*** Block opens ***
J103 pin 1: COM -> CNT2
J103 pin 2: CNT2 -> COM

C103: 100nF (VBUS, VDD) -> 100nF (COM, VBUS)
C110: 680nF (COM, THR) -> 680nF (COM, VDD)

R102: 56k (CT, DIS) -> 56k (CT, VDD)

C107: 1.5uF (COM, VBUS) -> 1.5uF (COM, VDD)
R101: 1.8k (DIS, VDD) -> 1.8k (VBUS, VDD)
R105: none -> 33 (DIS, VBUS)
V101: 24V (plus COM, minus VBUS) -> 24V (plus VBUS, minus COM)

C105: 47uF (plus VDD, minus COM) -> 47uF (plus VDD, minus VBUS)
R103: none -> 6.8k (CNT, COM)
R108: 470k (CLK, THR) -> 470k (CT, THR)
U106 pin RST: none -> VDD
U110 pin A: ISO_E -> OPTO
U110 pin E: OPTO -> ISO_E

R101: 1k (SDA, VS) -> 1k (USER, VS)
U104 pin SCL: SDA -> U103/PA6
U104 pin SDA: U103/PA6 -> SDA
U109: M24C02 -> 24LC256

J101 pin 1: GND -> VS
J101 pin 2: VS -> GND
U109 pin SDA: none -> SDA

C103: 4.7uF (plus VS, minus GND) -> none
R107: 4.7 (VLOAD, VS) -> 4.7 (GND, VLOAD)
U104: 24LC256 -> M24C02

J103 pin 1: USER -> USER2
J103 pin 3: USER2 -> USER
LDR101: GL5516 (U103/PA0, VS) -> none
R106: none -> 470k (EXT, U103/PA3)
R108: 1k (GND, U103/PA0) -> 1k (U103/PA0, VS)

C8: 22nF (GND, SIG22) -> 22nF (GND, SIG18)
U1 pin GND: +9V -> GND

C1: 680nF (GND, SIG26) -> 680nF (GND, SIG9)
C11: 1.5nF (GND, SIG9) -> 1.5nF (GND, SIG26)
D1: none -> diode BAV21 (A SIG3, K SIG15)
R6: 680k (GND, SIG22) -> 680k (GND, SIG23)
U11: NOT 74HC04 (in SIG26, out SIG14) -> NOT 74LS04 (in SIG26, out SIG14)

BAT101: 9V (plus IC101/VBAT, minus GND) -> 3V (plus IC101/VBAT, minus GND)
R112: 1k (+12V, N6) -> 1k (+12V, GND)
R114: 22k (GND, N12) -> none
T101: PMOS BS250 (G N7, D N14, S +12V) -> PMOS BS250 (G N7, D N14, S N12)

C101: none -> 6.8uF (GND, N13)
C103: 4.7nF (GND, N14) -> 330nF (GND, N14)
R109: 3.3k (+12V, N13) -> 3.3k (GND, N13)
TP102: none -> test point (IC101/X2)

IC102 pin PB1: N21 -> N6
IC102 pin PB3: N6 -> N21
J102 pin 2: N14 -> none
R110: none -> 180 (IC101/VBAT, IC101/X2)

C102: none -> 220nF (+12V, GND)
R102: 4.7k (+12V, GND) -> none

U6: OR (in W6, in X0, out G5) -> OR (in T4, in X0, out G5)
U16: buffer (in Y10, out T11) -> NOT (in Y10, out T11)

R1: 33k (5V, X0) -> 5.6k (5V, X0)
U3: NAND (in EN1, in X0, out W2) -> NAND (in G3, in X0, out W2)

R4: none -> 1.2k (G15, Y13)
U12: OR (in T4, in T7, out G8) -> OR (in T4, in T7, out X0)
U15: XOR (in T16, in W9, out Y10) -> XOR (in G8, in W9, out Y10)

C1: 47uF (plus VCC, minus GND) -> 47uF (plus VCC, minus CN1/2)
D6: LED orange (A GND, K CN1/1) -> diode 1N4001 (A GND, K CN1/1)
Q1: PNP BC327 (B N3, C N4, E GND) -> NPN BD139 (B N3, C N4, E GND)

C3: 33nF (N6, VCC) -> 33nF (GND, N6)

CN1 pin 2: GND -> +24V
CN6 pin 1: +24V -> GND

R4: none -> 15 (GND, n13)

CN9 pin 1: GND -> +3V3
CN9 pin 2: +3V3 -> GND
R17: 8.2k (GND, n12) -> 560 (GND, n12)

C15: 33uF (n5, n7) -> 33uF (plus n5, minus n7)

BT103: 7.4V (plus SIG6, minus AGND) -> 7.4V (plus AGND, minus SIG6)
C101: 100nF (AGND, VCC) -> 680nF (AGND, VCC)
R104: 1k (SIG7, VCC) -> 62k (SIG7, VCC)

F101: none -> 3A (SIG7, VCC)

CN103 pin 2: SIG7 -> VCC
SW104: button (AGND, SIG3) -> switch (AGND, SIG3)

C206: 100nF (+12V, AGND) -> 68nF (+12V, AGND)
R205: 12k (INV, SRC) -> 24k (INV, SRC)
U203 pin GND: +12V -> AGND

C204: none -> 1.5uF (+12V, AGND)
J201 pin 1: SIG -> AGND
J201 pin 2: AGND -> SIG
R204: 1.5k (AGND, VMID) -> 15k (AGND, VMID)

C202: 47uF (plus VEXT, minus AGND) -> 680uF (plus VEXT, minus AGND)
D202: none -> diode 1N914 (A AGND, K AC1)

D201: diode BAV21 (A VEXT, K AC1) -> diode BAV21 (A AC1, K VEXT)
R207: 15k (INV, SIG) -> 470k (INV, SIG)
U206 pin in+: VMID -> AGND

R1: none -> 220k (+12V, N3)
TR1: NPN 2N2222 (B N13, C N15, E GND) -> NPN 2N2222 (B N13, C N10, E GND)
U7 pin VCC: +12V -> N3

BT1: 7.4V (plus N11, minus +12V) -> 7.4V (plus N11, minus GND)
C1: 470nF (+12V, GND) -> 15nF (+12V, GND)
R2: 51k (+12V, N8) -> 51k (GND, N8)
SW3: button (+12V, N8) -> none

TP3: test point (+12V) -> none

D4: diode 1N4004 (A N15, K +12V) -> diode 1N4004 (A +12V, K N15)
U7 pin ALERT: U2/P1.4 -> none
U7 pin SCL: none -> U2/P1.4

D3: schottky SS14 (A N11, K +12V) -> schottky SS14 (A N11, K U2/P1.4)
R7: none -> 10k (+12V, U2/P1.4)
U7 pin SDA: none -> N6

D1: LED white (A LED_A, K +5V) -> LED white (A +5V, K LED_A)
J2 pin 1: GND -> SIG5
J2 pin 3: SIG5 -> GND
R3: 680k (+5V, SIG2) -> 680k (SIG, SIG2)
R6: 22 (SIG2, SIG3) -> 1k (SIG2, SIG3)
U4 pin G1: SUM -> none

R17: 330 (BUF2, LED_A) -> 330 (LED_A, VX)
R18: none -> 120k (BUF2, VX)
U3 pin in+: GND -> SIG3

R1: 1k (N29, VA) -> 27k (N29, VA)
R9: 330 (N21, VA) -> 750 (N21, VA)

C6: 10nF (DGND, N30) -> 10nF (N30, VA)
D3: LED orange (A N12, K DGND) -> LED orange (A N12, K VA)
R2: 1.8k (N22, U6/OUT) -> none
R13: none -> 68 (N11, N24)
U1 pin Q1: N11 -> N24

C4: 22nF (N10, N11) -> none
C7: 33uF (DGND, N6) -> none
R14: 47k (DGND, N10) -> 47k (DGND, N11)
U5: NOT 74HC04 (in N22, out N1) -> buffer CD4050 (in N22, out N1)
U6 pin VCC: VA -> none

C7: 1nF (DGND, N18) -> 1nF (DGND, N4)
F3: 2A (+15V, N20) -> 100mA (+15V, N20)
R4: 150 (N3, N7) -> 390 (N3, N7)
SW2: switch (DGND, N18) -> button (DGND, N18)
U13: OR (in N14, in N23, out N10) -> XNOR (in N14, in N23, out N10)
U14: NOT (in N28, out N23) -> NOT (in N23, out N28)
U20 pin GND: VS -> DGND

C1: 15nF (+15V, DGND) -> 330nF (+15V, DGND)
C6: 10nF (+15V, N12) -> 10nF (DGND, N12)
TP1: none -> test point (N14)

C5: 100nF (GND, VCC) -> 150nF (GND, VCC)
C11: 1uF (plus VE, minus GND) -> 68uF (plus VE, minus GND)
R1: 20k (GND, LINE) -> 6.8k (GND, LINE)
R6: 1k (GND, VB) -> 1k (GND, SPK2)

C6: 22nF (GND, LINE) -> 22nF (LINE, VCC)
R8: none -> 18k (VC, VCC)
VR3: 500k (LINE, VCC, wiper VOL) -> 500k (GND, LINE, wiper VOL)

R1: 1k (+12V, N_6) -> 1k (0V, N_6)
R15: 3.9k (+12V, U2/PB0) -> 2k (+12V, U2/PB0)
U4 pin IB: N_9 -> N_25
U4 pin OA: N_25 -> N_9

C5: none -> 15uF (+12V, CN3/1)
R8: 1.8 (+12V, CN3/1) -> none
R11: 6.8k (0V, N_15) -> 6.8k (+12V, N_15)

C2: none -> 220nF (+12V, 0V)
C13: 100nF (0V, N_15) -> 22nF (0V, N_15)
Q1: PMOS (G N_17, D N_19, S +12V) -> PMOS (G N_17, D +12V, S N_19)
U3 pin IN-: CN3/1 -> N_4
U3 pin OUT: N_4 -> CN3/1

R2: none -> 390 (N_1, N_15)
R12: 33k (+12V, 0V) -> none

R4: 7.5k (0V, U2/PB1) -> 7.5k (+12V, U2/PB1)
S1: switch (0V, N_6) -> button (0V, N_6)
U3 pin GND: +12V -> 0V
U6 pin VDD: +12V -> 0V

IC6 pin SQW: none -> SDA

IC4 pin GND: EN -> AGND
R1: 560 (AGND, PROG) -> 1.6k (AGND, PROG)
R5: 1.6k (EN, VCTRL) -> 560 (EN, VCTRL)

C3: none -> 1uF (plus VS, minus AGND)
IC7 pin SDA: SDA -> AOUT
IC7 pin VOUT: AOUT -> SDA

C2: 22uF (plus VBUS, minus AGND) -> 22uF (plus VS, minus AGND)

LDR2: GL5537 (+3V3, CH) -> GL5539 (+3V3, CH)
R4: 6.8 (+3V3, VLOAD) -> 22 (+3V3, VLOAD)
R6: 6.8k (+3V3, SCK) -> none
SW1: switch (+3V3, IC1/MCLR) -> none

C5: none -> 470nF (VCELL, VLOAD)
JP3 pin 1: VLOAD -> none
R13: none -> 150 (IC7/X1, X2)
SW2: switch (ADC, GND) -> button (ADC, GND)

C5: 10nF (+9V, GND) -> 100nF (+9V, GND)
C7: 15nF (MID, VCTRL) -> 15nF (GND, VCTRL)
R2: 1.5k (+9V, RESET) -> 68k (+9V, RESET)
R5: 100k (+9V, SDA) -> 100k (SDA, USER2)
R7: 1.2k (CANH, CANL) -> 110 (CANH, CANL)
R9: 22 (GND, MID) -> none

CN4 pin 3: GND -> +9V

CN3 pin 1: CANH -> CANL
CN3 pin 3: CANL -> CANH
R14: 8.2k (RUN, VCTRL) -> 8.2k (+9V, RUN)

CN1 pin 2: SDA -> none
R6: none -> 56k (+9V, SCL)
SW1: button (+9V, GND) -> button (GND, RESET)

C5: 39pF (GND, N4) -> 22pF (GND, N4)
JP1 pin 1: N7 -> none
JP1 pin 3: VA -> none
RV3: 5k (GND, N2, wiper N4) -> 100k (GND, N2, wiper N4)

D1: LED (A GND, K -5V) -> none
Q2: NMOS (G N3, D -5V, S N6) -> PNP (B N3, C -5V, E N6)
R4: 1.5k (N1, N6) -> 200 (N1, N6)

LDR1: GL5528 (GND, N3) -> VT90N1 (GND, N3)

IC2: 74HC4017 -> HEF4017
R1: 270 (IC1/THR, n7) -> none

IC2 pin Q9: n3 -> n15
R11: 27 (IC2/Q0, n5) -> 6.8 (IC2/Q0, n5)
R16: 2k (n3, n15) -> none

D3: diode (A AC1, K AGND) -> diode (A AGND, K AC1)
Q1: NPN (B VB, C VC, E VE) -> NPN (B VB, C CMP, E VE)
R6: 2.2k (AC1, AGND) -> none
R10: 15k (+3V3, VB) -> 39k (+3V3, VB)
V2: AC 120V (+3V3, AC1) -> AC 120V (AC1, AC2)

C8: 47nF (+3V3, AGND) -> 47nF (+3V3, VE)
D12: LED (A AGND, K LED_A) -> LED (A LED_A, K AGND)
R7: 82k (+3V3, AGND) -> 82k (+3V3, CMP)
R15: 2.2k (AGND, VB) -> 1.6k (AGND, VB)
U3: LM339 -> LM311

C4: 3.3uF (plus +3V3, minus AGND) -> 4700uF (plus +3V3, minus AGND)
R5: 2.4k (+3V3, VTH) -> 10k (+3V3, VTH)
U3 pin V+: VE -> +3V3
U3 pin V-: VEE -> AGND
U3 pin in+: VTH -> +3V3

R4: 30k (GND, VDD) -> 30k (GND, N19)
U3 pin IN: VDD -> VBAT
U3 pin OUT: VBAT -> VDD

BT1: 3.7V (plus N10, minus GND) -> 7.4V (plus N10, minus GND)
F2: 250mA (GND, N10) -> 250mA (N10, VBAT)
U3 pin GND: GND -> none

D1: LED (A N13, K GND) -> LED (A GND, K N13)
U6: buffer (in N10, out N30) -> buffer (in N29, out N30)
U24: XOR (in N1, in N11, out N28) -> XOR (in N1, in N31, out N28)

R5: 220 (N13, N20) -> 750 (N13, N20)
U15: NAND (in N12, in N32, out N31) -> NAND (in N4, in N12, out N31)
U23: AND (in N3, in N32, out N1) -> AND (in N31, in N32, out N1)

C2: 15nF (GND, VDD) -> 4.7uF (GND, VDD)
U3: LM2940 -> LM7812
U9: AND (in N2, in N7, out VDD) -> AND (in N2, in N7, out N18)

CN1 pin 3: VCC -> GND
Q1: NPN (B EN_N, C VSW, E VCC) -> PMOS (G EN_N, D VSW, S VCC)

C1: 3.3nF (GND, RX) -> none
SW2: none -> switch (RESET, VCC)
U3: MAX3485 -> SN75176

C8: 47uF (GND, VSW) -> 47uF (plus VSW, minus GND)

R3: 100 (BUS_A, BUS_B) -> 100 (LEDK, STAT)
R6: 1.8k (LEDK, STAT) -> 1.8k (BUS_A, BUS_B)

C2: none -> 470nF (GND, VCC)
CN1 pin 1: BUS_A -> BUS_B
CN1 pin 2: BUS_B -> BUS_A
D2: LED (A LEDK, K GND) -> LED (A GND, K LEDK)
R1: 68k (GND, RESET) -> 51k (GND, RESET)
*** Block closes ***
## What the exercise asks
All lines above holding the word "wiper" make up the answer; copy each one.

## Result for this exercise
VR3: 500k (LINE, VCC, wiper VOL) -> 500k (GND, LINE, wiper VOL)
RV3: 5k (GND, N2, wiper N4) -> 100k (GND, N2, wiper N4)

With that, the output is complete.